## Record excerpts:
=== Begin Enclosure ===

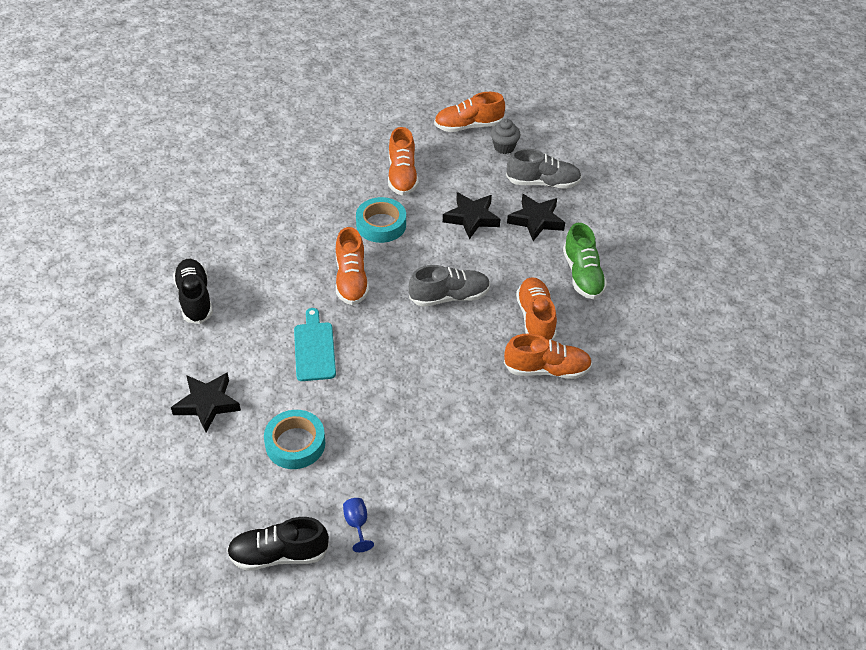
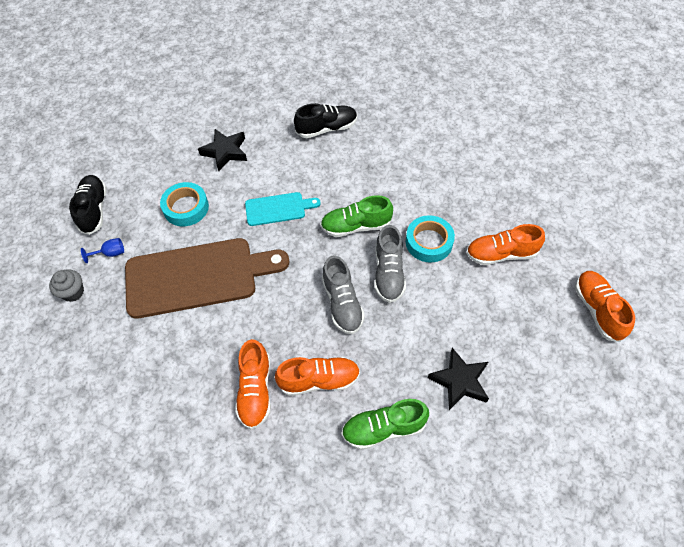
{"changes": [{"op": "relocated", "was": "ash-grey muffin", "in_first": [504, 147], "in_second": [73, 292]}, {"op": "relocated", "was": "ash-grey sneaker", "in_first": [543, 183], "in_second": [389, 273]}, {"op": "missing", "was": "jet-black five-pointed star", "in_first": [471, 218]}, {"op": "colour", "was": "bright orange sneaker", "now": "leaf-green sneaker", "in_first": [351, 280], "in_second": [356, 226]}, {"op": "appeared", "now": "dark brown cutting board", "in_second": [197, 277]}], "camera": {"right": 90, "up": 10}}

=== End Enclosure ===
=== Begin Enclosure ===

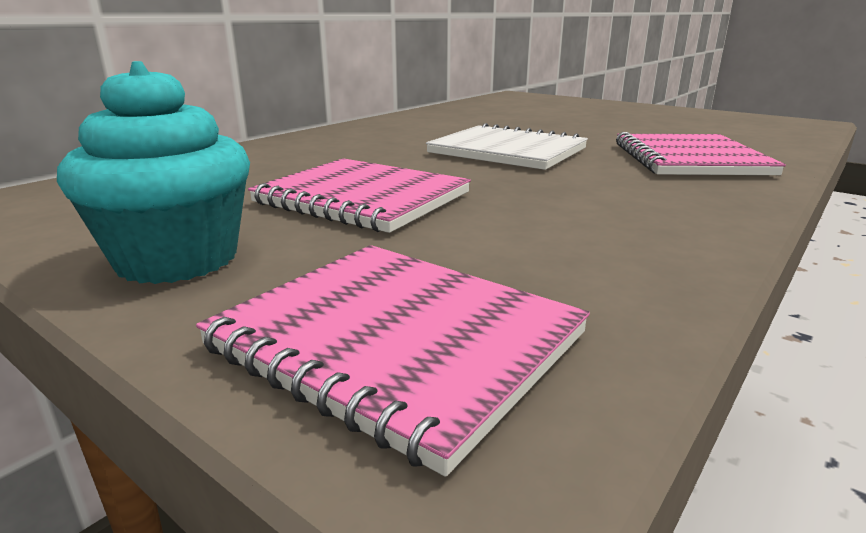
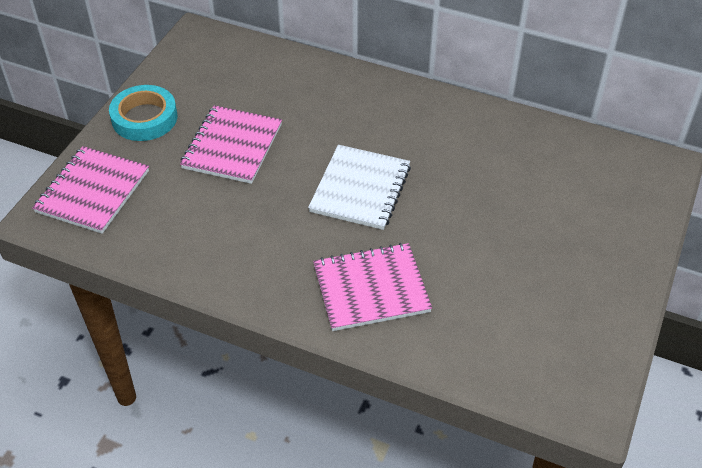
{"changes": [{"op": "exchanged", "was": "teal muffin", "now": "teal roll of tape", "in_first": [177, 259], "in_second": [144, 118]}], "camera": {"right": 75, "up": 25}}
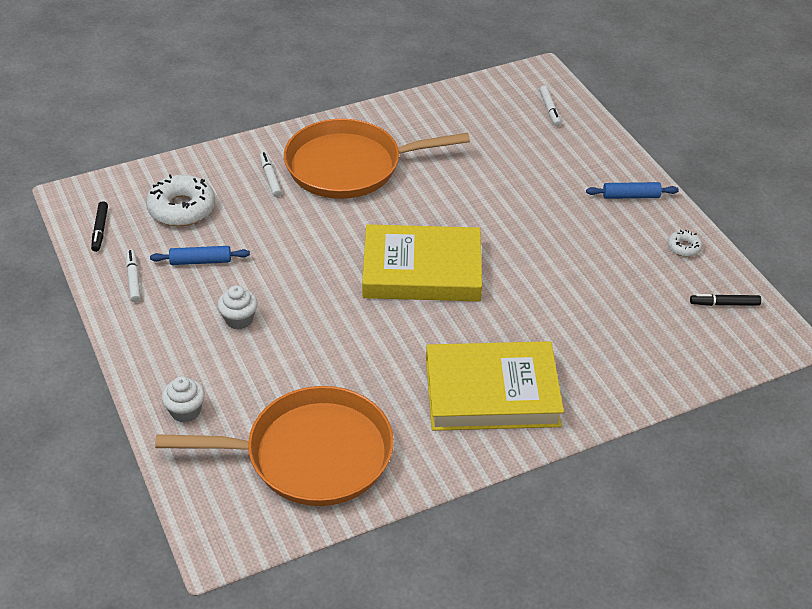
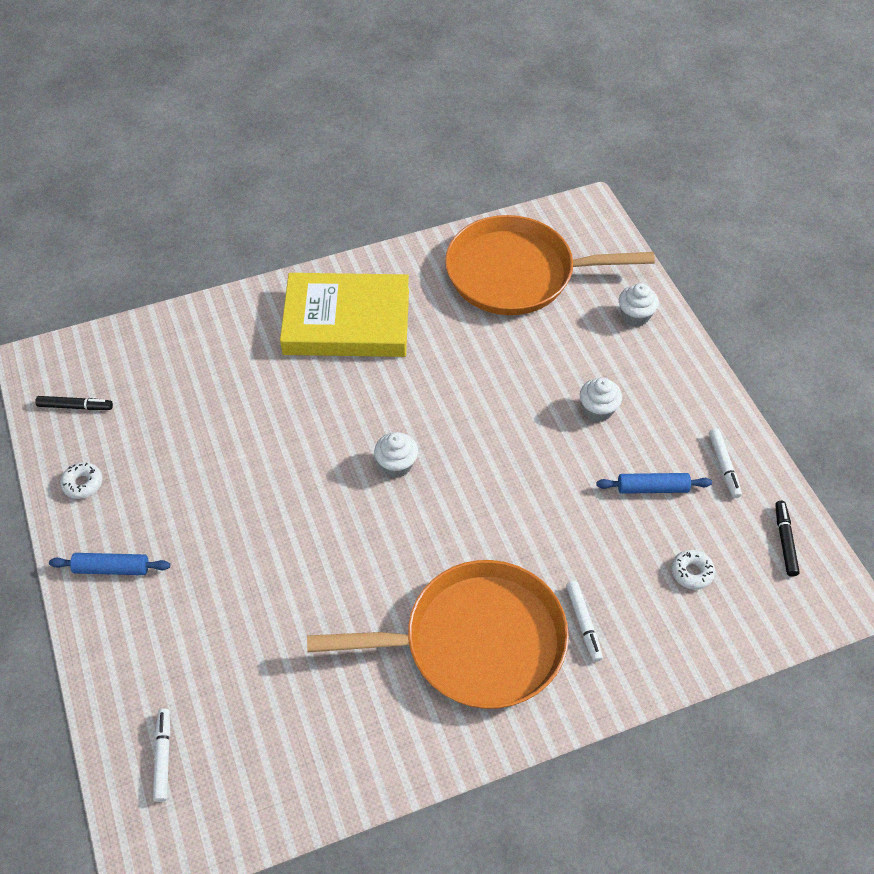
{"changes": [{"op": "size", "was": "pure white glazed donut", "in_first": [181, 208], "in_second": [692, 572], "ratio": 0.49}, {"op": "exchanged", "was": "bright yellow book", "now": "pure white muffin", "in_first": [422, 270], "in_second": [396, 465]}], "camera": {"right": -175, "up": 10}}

=== End Enclosure ===

## Exercise instructions:
Within the entries above, report how many lines contain the word "exchanged"; the figure is all that is wanted.

## Your response:
2